• **What you need to do**
Give the lines below again exactly, starting with the line that holds "LUX pin SDA: none -> D2" and going on through the line that holds "IMU3 pin SCL: A11 -> B6".

• **Data supplied**
++++++++
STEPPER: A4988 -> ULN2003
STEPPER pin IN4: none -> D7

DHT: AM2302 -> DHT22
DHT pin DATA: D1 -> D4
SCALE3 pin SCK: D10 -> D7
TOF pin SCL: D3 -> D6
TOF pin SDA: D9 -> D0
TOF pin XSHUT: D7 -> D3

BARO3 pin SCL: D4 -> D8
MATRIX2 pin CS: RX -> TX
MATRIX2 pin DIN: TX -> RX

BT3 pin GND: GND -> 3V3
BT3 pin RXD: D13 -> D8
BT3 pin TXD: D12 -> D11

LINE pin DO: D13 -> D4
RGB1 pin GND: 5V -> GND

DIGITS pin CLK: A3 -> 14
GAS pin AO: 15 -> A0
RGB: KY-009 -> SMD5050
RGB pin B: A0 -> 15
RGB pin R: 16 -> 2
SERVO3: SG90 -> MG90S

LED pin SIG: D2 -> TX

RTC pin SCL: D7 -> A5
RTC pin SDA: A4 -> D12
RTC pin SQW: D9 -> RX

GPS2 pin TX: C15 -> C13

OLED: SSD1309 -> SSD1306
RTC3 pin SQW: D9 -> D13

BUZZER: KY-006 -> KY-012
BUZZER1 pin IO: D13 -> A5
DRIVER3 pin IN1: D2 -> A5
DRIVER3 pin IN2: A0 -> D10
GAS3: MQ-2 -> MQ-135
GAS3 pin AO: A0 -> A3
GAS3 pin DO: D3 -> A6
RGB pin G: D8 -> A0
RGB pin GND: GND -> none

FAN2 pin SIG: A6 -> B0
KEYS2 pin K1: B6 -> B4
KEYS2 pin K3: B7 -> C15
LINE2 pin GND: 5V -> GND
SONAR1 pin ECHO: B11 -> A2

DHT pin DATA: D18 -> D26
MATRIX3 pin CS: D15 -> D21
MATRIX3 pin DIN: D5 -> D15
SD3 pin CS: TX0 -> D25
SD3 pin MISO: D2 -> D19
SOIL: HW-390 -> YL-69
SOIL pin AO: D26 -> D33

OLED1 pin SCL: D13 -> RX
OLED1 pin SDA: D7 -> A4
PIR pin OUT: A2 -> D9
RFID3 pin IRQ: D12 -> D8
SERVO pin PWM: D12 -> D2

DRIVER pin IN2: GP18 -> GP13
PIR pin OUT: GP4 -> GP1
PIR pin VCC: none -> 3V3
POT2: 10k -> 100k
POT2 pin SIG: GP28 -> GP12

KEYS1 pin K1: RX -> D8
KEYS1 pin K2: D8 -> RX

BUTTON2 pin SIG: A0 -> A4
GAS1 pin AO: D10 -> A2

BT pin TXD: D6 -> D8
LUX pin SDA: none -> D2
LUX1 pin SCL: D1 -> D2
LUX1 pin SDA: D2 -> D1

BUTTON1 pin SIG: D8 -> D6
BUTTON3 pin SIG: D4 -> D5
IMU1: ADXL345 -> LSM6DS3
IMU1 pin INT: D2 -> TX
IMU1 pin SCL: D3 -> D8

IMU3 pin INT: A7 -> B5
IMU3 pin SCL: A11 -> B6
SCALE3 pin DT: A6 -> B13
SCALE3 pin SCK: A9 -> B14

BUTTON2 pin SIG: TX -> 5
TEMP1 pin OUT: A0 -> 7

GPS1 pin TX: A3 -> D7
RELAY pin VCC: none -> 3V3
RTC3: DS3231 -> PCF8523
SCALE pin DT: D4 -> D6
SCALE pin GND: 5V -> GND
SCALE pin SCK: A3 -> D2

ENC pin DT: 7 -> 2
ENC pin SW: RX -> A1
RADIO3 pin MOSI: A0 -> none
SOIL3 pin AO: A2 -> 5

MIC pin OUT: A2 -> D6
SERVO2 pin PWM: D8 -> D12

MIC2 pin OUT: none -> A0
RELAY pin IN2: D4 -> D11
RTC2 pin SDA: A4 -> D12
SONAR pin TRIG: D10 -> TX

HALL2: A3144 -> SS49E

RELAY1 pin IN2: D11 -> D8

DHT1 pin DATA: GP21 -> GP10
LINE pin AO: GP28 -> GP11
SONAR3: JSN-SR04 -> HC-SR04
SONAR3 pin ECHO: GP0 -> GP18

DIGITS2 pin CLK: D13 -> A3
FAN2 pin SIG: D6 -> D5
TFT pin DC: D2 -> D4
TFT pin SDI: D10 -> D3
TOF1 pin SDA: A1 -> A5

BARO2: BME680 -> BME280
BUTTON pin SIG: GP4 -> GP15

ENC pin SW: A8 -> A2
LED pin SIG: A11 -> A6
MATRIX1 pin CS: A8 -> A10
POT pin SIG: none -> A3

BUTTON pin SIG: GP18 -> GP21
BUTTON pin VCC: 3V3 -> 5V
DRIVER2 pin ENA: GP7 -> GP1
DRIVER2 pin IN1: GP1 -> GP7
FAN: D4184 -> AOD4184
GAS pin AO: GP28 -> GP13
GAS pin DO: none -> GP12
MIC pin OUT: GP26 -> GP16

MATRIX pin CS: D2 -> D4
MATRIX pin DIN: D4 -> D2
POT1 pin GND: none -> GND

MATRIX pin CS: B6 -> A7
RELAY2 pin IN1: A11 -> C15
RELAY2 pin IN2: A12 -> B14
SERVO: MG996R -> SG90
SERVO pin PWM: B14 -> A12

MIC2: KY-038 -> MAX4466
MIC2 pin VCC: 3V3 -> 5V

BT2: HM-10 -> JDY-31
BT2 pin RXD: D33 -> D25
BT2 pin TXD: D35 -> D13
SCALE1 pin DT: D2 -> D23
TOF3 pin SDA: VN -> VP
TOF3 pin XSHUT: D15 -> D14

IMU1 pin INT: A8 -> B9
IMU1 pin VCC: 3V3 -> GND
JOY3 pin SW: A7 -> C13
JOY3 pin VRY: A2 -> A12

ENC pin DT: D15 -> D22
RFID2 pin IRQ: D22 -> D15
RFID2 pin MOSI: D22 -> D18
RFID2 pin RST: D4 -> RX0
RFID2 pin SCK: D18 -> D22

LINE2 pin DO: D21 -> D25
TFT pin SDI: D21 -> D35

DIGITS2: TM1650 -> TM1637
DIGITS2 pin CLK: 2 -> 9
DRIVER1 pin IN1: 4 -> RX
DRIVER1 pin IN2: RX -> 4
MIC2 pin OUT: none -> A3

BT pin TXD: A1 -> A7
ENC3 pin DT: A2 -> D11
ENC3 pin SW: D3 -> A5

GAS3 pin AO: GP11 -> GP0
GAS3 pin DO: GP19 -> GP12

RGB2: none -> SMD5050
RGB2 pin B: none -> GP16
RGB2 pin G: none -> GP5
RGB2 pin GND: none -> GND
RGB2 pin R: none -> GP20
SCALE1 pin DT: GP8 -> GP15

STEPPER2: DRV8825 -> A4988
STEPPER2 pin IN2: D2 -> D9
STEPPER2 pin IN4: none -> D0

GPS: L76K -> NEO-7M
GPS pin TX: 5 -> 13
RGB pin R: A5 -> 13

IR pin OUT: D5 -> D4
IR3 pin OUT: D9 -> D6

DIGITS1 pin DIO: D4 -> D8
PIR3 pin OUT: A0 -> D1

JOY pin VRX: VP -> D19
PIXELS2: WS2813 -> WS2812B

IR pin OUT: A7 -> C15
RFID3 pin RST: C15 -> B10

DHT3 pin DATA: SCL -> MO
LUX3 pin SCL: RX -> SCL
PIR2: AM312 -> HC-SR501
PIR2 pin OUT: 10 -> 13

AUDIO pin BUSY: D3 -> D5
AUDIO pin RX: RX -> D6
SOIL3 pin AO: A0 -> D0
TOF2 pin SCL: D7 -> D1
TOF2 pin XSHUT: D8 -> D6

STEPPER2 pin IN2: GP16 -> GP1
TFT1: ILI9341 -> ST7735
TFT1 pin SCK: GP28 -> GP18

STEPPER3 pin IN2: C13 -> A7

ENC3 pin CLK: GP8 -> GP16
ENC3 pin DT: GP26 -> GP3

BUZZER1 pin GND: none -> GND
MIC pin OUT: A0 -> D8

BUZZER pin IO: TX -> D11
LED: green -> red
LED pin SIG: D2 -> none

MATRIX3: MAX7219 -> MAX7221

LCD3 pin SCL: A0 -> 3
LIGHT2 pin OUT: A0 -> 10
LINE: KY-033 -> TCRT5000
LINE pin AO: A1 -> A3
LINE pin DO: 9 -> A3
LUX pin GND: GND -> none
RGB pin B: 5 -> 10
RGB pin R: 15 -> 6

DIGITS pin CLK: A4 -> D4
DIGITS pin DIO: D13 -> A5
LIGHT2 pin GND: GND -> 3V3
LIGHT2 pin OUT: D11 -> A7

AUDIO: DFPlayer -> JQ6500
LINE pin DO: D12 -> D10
++++++++
• **Your response**
LUX pin SDA: none -> D2
LUX1 pin SCL: D1 -> D2
LUX1 pin SDA: D2 -> D1

BUTTON1 pin SIG: D8 -> D6
BUTTON3 pin SIG: D4 -> D5
IMU1: ADXL345 -> LSM6DS3
IMU1 pin INT: D2 -> TX
IMU1 pin SCL: D3 -> D8

IMU3 pin INT: A7 -> B5
IMU3 pin SCL: A11 -> B6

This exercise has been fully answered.